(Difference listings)

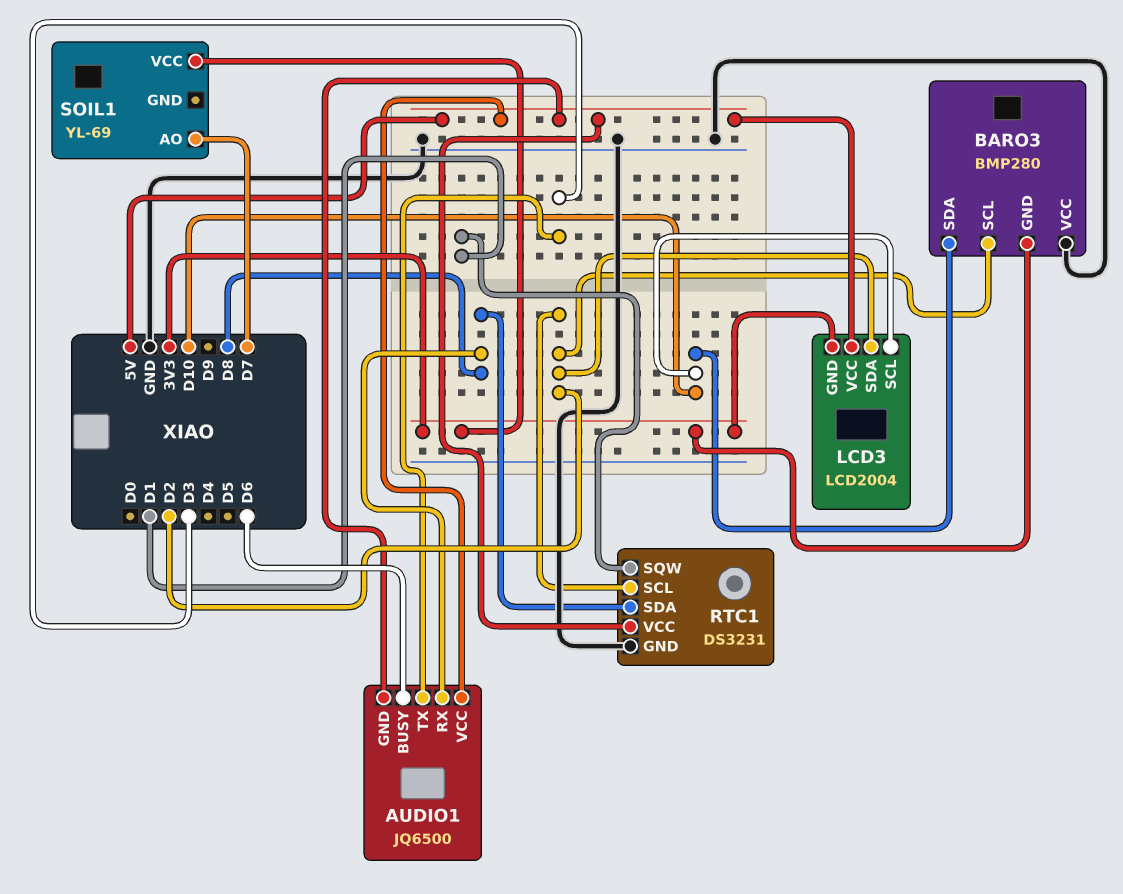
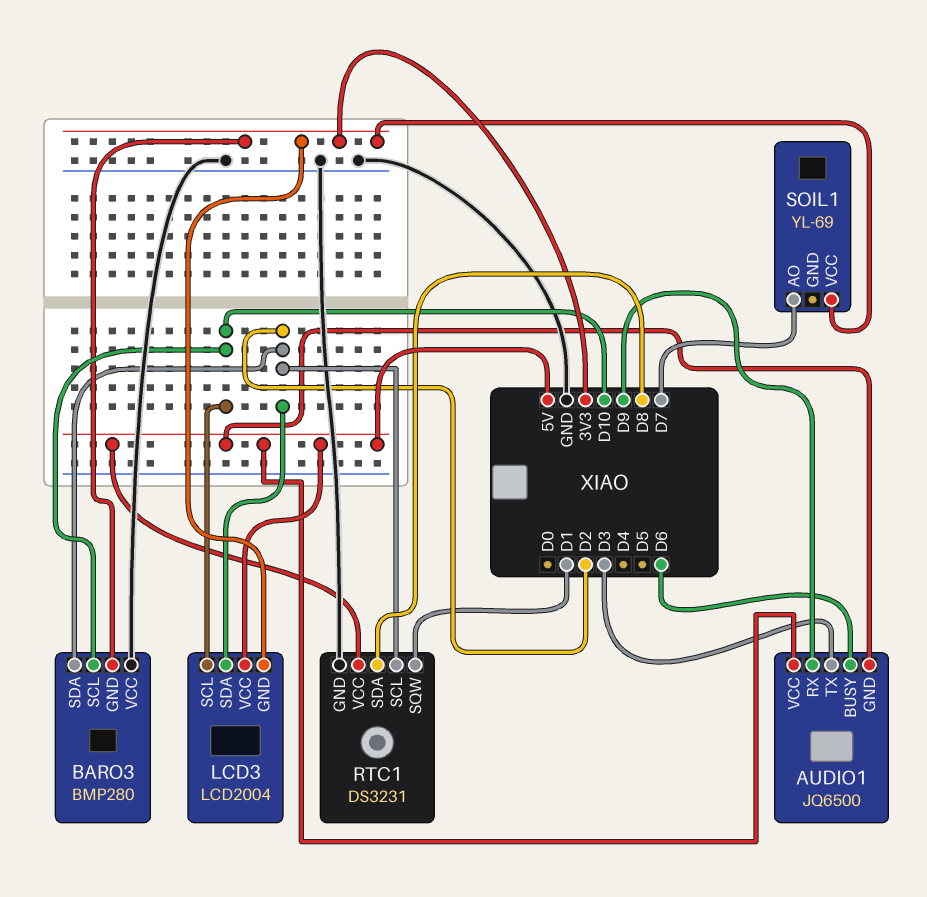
AUDIO1 pin RX: D8 -> D9
BARO3 pin SCL: D2 -> D10
BARO3 pin SDA: D10 -> D2

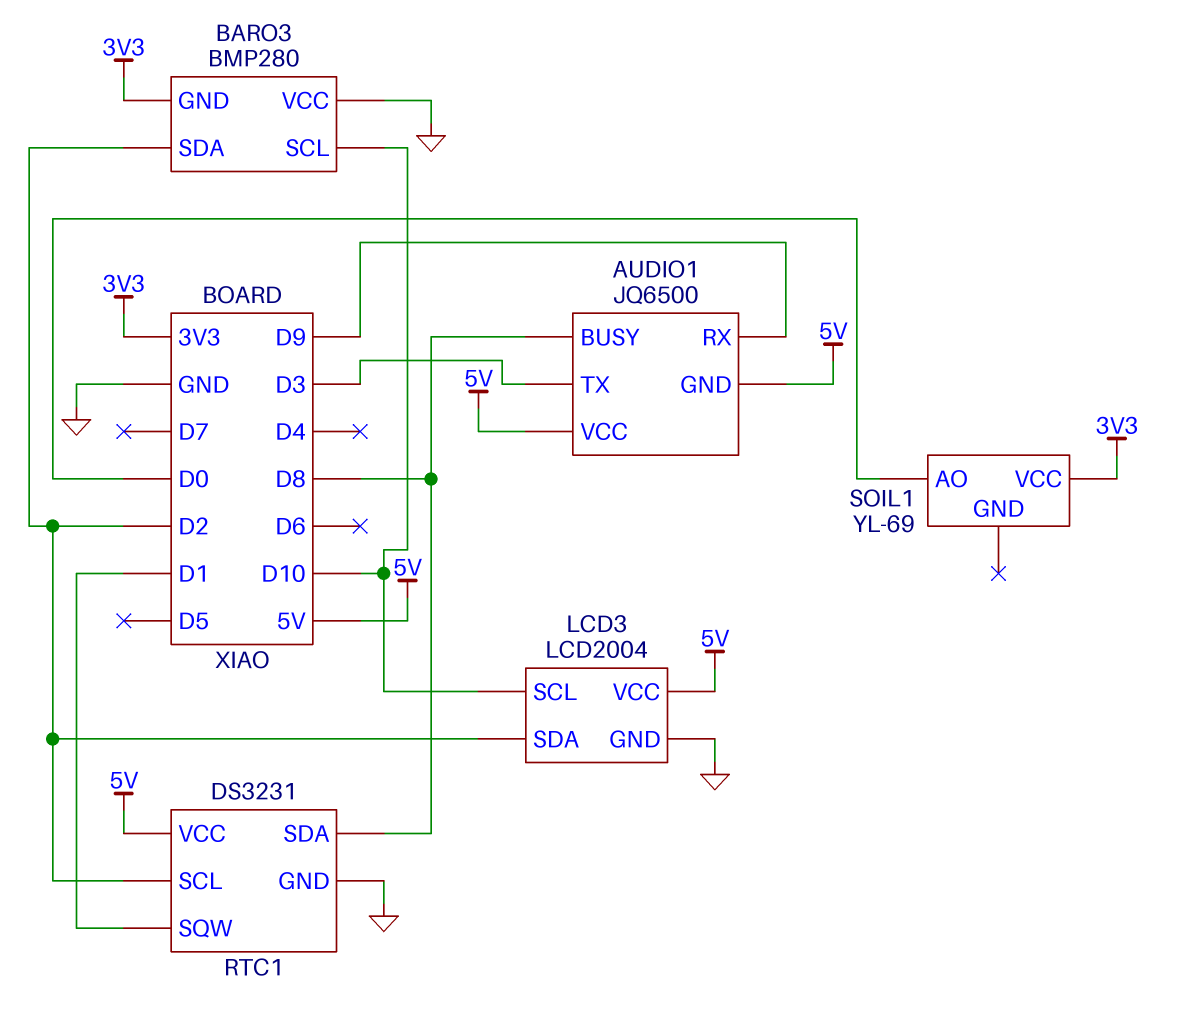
AUDIO1 pin BUSY: D6 -> D8
LCD3 pin GND: 3V3 -> GND
SOIL1 pin AO: D7 -> D0

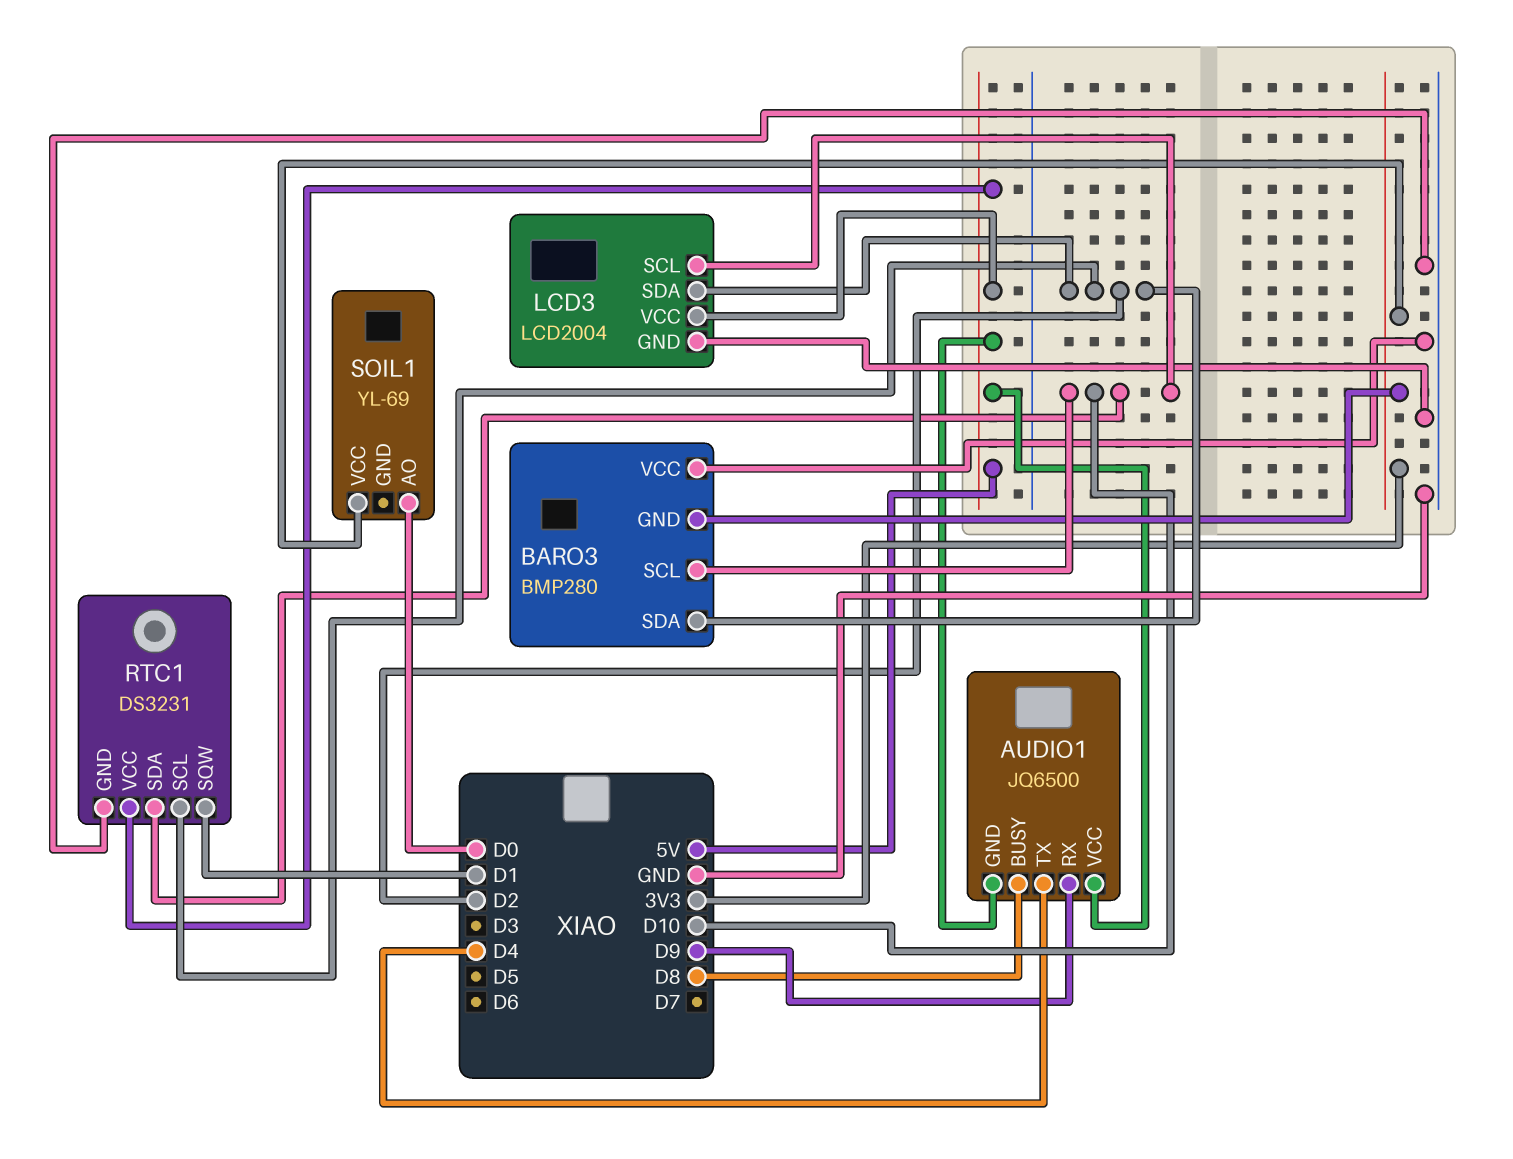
AUDIO1 pin TX: D3 -> D4
RTC1 pin SDA: D8 -> D10

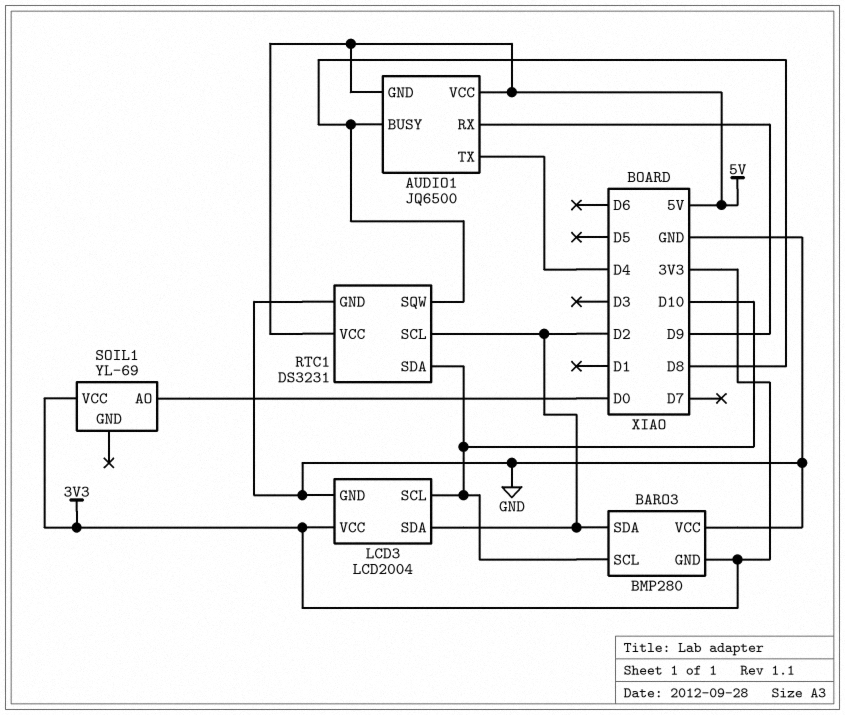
LCD3 pin VCC: 5V -> 3V3
RTC1 pin SQW: D1 -> D8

* [What you are asked to do]: Every record is to be restated word for word, with the pictures left out.

* [Task response]:
AUDIO1 pin RX: D8 -> D9
BARO3 pin SCL: D2 -> D10
BARO3 pin SDA: D10 -> D2

AUDIO1 pin BUSY: D6 -> D8
LCD3 pin GND: 3V3 -> GND
SOIL1 pin AO: D7 -> D0

AUDIO1 pin TX: D3 -> D4
RTC1 pin SDA: D8 -> D10

LCD3 pin VCC: 5V -> 3V3
RTC1 pin SQW: D1 -> D8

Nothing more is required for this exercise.